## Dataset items
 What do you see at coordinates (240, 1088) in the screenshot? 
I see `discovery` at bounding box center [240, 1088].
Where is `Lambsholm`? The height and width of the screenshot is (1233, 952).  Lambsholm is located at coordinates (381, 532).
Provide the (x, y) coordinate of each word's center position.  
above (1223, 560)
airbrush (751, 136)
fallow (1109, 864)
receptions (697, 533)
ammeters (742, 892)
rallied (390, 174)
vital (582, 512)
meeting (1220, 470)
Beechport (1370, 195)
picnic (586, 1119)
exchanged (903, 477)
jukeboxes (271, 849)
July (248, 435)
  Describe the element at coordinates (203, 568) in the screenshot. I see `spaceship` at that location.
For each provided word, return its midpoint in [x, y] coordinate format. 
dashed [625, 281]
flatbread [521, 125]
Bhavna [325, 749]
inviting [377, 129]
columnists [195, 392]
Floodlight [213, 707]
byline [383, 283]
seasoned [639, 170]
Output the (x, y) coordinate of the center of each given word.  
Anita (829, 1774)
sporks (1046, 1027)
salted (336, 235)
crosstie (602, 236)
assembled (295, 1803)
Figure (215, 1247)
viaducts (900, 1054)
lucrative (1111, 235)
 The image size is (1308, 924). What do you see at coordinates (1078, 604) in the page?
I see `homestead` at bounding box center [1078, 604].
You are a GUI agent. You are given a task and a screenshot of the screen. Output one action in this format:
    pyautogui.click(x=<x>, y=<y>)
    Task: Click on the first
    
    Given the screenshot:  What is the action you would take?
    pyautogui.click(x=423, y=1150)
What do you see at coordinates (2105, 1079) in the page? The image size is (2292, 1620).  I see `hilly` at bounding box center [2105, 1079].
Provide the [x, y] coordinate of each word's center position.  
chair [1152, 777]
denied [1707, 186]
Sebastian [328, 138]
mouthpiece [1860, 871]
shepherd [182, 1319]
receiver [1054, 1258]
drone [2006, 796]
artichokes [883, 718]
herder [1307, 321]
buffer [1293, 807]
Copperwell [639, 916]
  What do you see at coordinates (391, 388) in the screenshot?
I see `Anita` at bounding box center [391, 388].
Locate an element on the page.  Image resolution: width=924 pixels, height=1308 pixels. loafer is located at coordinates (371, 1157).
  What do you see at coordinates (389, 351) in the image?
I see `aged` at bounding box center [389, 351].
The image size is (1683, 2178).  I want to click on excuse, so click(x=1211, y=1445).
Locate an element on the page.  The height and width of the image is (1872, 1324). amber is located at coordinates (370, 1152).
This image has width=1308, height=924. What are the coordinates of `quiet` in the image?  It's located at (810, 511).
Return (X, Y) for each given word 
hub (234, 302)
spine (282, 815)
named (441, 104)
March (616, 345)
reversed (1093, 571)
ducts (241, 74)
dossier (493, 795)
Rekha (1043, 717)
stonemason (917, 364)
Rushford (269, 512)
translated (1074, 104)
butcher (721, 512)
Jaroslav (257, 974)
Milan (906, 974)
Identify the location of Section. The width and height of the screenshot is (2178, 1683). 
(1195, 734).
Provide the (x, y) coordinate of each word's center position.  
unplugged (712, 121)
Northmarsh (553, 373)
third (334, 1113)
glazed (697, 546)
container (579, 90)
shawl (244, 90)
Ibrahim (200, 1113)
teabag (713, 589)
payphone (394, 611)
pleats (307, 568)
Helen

## Do this
Give back, word for word, every line from the one containing "named (441, 104)" down to the one containing "Milan (906, 974)", including both of those lines.

## Solution to the problem
named (441, 104)
March (616, 345)
reversed (1093, 571)
ducts (241, 74)
dossier (493, 795)
Rekha (1043, 717)
stonemason (917, 364)
Rushford (269, 512)
translated (1074, 104)
butcher (721, 512)
Jaroslav (257, 974)
Milan (906, 974)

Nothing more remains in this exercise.